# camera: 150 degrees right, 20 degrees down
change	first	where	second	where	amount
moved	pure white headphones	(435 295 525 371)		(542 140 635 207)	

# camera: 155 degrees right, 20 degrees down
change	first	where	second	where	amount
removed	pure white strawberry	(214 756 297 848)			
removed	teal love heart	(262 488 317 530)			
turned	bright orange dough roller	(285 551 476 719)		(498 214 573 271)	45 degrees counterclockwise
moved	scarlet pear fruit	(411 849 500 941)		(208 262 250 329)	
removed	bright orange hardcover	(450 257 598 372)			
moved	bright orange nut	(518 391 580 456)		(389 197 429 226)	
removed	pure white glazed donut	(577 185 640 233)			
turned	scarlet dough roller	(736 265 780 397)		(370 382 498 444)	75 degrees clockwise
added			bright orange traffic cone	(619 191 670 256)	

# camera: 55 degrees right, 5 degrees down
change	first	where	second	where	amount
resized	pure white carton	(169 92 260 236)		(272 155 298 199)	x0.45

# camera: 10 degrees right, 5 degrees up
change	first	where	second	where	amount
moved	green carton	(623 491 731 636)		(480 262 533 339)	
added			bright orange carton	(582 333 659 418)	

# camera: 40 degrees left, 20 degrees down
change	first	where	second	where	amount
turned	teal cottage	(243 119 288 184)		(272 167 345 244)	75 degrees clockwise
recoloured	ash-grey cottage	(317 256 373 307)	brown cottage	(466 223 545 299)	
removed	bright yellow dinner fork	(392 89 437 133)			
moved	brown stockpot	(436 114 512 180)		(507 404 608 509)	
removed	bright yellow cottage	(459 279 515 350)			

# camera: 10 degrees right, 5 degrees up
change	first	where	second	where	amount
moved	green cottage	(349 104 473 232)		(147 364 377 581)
------------------------------------------------------------
§ DIRECTIONS FOR THIS TASK:
Lines containing the word "bright" are to be counted in the listing; state their number alone.

§ EXERCISE RESPONSE:
7